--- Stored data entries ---
▬▬▬▬▬▬
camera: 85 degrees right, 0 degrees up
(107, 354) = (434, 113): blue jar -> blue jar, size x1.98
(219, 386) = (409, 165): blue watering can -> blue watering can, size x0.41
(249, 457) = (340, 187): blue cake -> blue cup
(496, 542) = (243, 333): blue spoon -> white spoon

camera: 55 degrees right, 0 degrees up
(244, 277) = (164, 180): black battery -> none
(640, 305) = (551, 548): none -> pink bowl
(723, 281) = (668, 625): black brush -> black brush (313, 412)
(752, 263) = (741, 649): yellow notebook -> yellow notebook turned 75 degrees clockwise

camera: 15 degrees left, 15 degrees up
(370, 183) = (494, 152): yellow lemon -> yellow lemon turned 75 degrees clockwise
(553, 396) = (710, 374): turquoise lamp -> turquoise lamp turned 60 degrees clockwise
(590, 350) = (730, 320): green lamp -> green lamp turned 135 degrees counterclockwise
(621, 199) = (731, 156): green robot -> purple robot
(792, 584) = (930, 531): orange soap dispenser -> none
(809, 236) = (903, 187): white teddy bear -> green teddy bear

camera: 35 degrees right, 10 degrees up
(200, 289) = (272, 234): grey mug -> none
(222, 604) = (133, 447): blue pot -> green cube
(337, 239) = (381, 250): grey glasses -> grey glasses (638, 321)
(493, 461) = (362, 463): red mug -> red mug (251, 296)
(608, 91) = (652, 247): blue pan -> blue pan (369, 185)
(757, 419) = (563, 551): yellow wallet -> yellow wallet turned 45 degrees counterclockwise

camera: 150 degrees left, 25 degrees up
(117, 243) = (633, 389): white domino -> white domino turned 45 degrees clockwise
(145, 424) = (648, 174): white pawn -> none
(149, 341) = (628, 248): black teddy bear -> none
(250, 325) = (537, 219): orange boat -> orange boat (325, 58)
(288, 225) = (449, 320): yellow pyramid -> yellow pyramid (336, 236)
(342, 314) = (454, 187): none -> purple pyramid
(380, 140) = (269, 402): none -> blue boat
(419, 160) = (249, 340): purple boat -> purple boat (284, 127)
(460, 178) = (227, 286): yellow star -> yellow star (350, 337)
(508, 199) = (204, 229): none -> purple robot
▬▬▬▬▬▬
--- What is required ---
For every entry above, write out an exact copy.

--- Result of this task ---
camera: 85 degrees right, 0 degrees up
(107, 354) = (434, 113): blue jar -> blue jar, size x1.98
(219, 386) = (409, 165): blue watering can -> blue watering can, size x0.41
(249, 457) = (340, 187): blue cake -> blue cup
(496, 542) = (243, 333): blue spoon -> white spoon

camera: 55 degrees right, 0 degrees up
(244, 277) = (164, 180): black battery -> none
(640, 305) = (551, 548): none -> pink bowl
(723, 281) = (668, 625): black brush -> black brush (313, 412)
(752, 263) = (741, 649): yellow notebook -> yellow notebook turned 75 degrees clockwise

camera: 15 degrees left, 15 degrees up
(370, 183) = (494, 152): yellow lemon -> yellow lemon turned 75 degrees clockwise
(553, 396) = (710, 374): turquoise lamp -> turquoise lamp turned 60 degrees clockwise
(590, 350) = (730, 320): green lamp -> green lamp turned 135 degrees counterclockwise
(621, 199) = (731, 156): green robot -> purple robot
(792, 584) = (930, 531): orange soap dispenser -> none
(809, 236) = (903, 187): white teddy bear -> green teddy bear

camera: 35 degrees right, 10 degrees up
(200, 289) = (272, 234): grey mug -> none
(222, 604) = (133, 447): blue pot -> green cube
(337, 239) = (381, 250): grey glasses -> grey glasses (638, 321)
(493, 461) = (362, 463): red mug -> red mug (251, 296)
(608, 91) = (652, 247): blue pan -> blue pan (369, 185)
(757, 419) = (563, 551): yellow wallet -> yellow wallet turned 45 degrees counterclockwise

camera: 150 degrees left, 25 degrees up
(117, 243) = (633, 389): white domino -> white domino turned 45 degrees clockwise
(145, 424) = (648, 174): white pawn -> none
(149, 341) = (628, 248): black teddy bear -> none
(250, 325) = (537, 219): orange boat -> orange boat (325, 58)
(288, 225) = (449, 320): yellow pyramid -> yellow pyramid (336, 236)
(342, 314) = (454, 187): none -> purple pyramid
(380, 140) = (269, 402): none -> blue boat
(419, 160) = (249, 340): purple boat -> purple boat (284, 127)
(460, 178) = (227, 286): yellow star -> yellow star (350, 337)
(508, 199) = (204, 229): none -> purple robot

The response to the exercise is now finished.